* **Try it**
Reply with only a number, the count of lines in the listing that include the word "white".

* **Data section**
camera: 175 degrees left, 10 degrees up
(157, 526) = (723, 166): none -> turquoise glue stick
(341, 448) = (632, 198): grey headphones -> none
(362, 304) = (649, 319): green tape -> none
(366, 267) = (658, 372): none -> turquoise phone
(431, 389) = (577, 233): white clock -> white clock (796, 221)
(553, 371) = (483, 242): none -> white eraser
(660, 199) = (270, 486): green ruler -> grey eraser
---
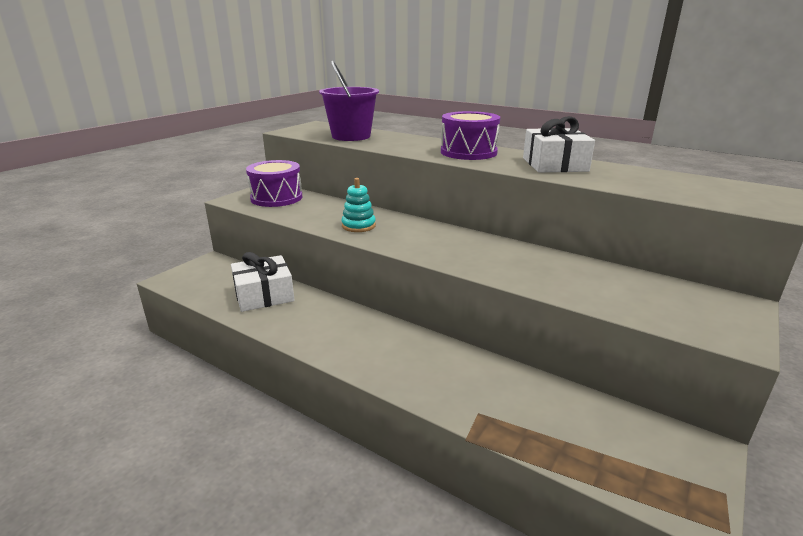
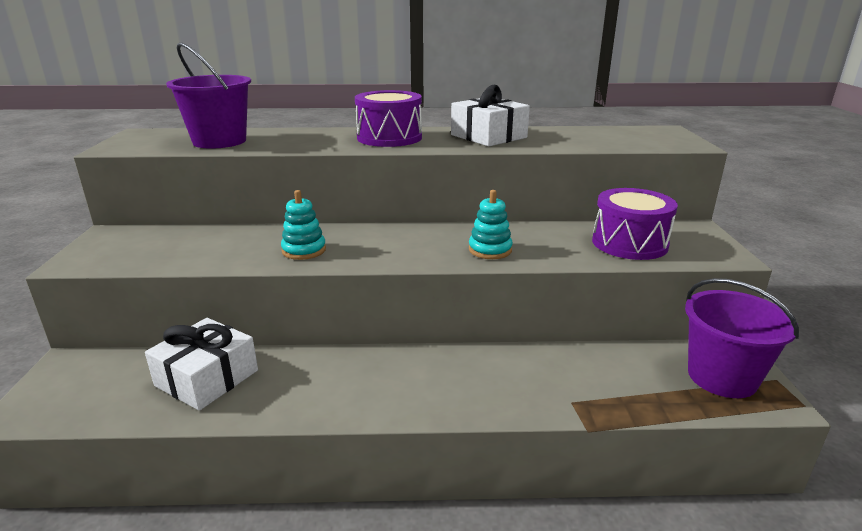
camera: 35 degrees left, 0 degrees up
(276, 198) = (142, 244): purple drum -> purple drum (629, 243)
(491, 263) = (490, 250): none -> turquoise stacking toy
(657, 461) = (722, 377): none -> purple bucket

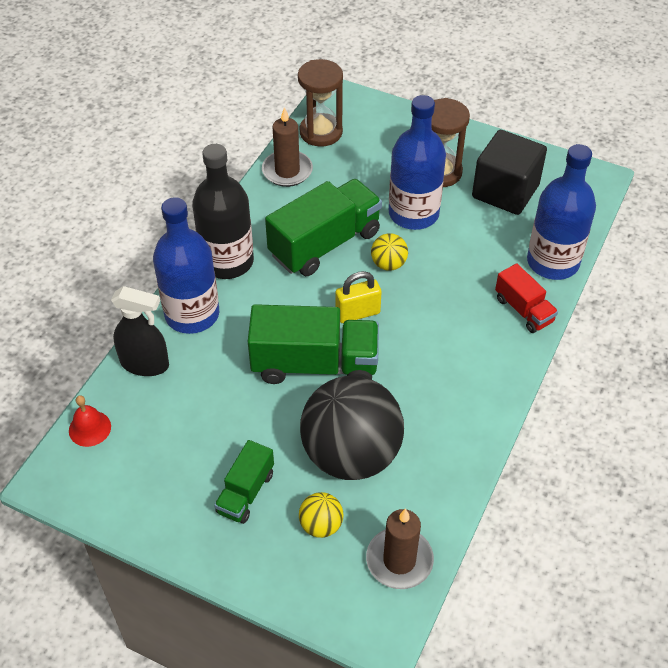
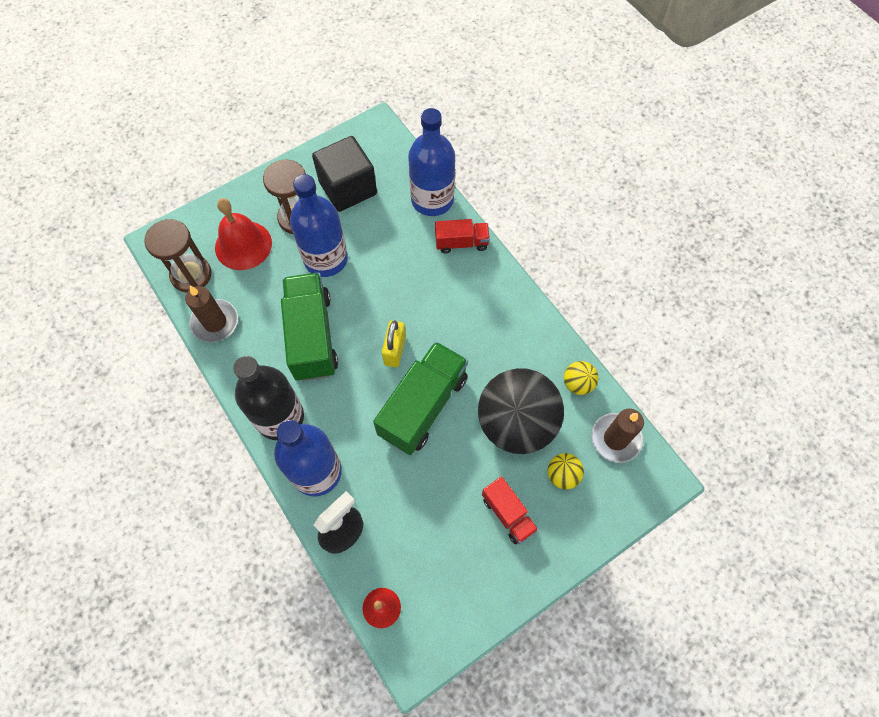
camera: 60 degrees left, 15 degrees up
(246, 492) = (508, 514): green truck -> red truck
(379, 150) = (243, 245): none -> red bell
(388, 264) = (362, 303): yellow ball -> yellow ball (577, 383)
* * *
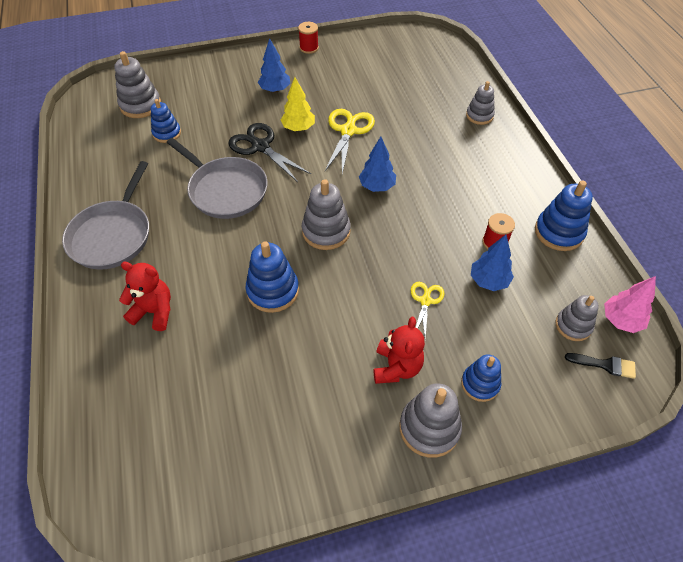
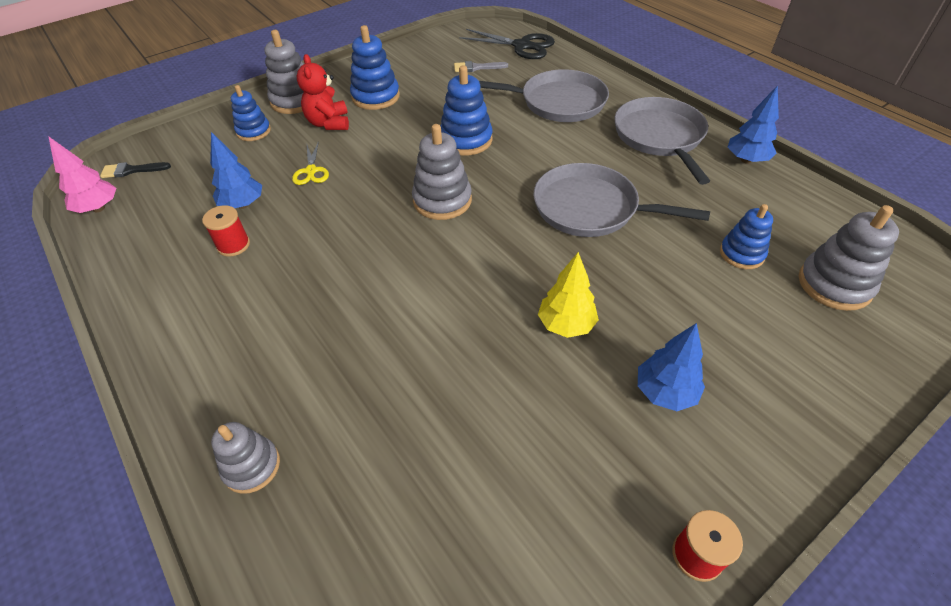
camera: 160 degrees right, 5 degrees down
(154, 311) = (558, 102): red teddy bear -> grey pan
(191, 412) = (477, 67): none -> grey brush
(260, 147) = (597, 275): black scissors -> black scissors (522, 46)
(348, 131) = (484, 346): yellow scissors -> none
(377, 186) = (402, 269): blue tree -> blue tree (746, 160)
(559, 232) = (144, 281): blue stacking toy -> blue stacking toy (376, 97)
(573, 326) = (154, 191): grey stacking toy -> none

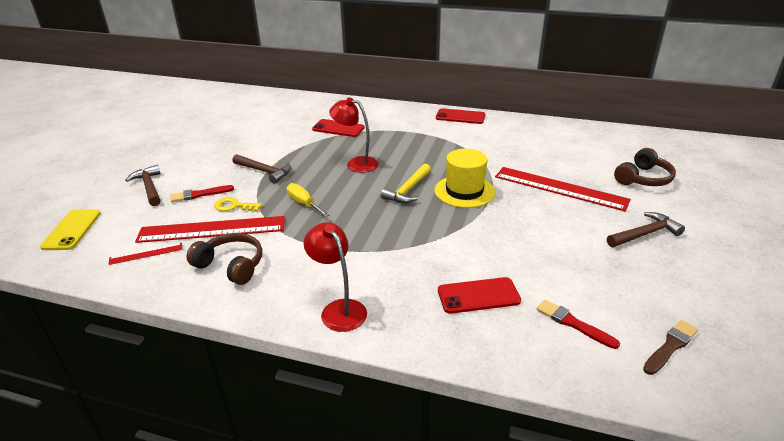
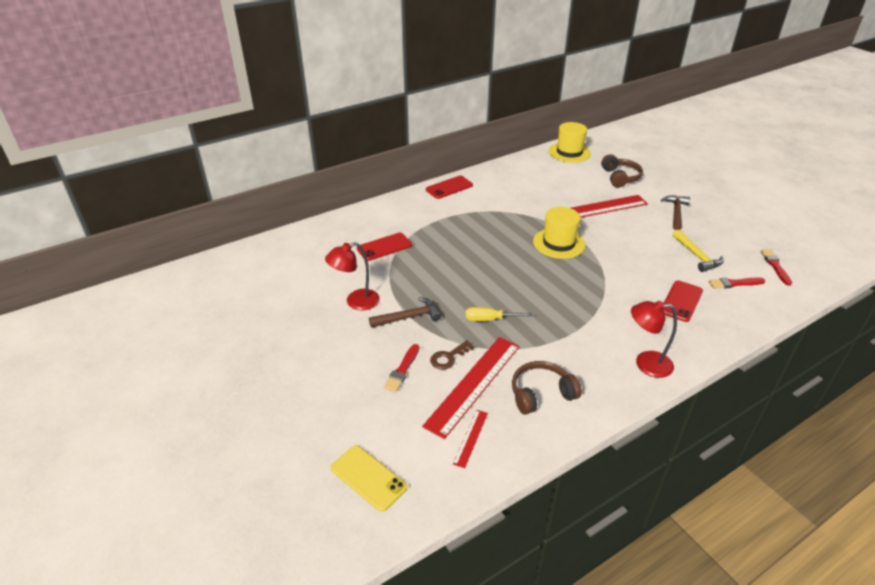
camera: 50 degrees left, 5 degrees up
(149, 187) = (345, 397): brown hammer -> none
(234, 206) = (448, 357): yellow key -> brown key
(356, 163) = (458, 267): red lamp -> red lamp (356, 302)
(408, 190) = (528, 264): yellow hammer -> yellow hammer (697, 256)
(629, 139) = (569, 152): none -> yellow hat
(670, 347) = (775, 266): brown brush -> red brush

* **Problem solution**
2